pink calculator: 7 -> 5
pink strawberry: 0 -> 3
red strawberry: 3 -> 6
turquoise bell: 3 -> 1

==

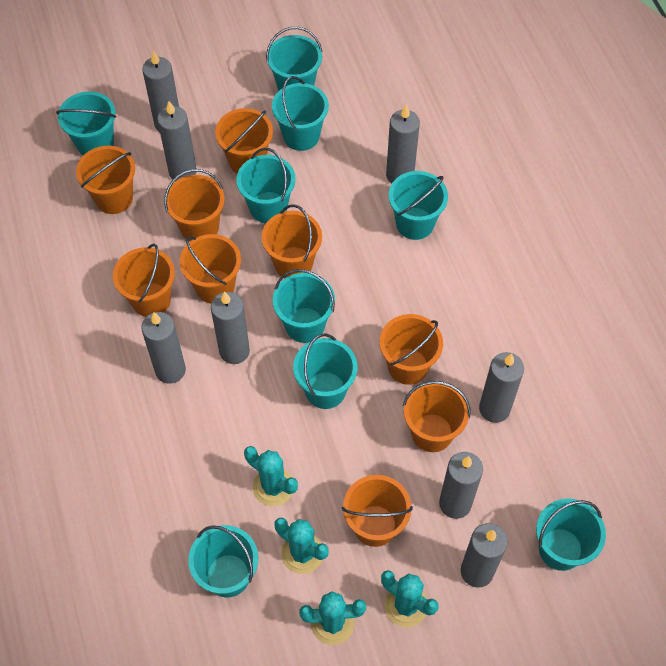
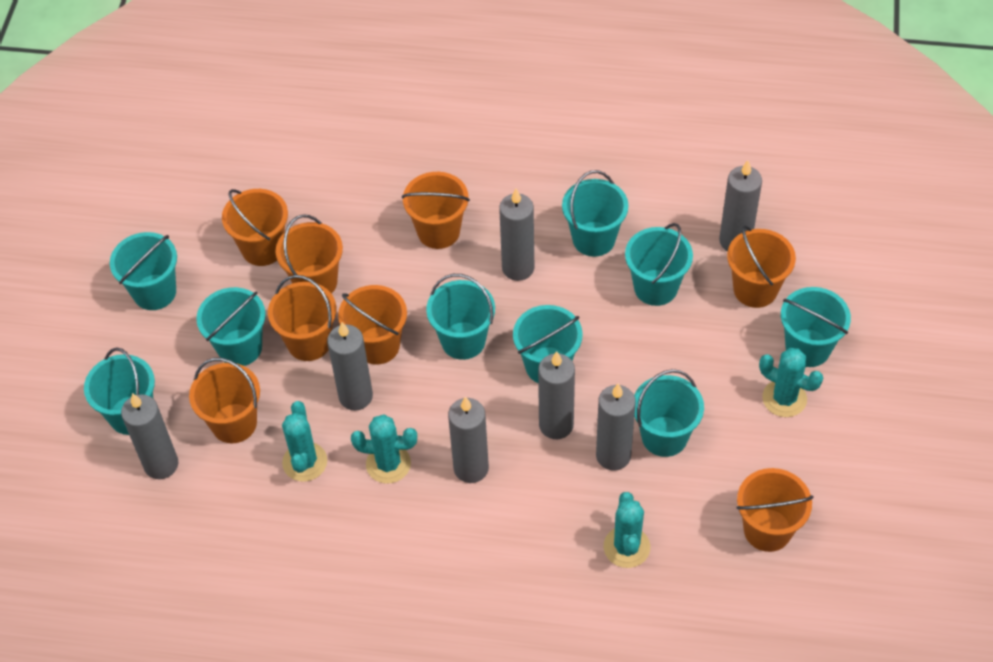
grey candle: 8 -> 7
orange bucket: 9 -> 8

--

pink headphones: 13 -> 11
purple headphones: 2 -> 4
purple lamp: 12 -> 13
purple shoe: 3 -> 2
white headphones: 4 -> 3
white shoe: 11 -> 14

■ **WHAT THE EXERCISE ASKS**:
Among the lines above, find each one containing the string "headphones" and copy it.

■ **TASK OUTPUT**:
pink headphones: 13 -> 11
purple headphones: 2 -> 4
white headphones: 4 -> 3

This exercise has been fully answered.